__ASSIGNMENT__
Please pick out every line in the items below that contains the word "white" and copy each of those lines.

__Data items__
------------------------
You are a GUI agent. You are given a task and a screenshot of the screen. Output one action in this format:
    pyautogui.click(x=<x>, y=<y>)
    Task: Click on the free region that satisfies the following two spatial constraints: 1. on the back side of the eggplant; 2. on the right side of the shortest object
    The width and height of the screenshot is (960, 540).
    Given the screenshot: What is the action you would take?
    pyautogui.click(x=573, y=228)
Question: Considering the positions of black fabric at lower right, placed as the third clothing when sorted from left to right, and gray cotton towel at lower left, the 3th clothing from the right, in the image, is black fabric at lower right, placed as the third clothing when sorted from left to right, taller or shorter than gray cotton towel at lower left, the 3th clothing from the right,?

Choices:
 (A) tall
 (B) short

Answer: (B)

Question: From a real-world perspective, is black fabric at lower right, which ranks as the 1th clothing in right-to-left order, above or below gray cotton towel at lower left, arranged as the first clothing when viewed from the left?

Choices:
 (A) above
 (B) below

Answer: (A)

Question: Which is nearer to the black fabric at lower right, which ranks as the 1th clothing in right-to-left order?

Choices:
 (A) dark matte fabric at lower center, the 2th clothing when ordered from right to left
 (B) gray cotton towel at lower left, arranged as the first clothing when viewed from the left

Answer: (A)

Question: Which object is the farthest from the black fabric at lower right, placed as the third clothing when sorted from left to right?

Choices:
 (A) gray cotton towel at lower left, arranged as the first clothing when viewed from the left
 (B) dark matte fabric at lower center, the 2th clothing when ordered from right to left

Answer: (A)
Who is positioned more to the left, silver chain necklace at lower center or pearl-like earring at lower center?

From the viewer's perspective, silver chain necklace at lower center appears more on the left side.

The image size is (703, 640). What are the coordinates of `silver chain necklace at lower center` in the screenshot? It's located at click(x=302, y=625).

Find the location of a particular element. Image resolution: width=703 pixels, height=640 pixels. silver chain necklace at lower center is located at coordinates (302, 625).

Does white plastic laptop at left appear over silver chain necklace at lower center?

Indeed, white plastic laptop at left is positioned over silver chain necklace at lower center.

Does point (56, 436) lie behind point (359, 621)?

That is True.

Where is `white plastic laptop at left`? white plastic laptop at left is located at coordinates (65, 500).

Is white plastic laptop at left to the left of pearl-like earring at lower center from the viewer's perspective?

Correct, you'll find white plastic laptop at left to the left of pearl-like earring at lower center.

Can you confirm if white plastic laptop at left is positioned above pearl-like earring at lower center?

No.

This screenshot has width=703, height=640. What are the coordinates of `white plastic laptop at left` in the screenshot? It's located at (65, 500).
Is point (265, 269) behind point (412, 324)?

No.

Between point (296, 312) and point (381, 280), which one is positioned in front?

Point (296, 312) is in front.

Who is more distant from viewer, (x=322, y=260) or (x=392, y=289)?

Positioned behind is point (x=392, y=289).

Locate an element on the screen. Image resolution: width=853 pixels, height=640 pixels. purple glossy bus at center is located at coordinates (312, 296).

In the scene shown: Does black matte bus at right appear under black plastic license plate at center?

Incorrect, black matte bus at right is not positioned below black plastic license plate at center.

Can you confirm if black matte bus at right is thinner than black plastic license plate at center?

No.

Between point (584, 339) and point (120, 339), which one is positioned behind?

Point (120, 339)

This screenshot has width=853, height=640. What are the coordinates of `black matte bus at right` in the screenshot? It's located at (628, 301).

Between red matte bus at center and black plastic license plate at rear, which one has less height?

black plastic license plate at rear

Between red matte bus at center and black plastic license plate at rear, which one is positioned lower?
------------------------
__FINISHED EXERCISE__
Does white plastic laptop at left appear over silver chain necklace at lower center?
Indeed, white plastic laptop at left is positioned over silver chain necklace at lower center.
Where is `white plastic laptop at left`? white plastic laptop at left is located at coordinates (65, 500).
Is white plastic laptop at left to the left of pearl-like earring at lower center from the viewer's perspective?
Correct, you'll find white plastic laptop at left to the left of pearl-like earring at lower center.
Can you confirm if white plastic laptop at left is positioned above pearl-like earring at lower center?
This screenshot has width=703, height=640. What are the coordinates of `white plastic laptop at left` in the screenshot? It's located at (65, 500).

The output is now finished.